» **Request**: Would you set down the lines running from the one that holds "purple bucket [221,271,312,386] -> none" to the final line of the listing, both included, exactly and with no others?

##### Exercise data #####

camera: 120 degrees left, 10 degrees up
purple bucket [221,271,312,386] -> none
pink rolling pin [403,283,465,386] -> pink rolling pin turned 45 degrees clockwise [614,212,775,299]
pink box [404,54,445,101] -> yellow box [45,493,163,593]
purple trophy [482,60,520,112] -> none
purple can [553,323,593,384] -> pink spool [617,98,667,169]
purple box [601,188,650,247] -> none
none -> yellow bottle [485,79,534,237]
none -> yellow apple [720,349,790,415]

#####

» **Answer to this problem**:
purple bucket [221,271,312,386] -> none
pink rolling pin [403,283,465,386] -> pink rolling pin turned 45 degrees clockwise [614,212,775,299]
pink box [404,54,445,101] -> yellow box [45,493,163,593]
purple trophy [482,60,520,112] -> none
purple can [553,323,593,384] -> pink spool [617,98,667,169]
purple box [601,188,650,247] -> none
none -> yellow bottle [485,79,534,237]
none -> yellow apple [720,349,790,415]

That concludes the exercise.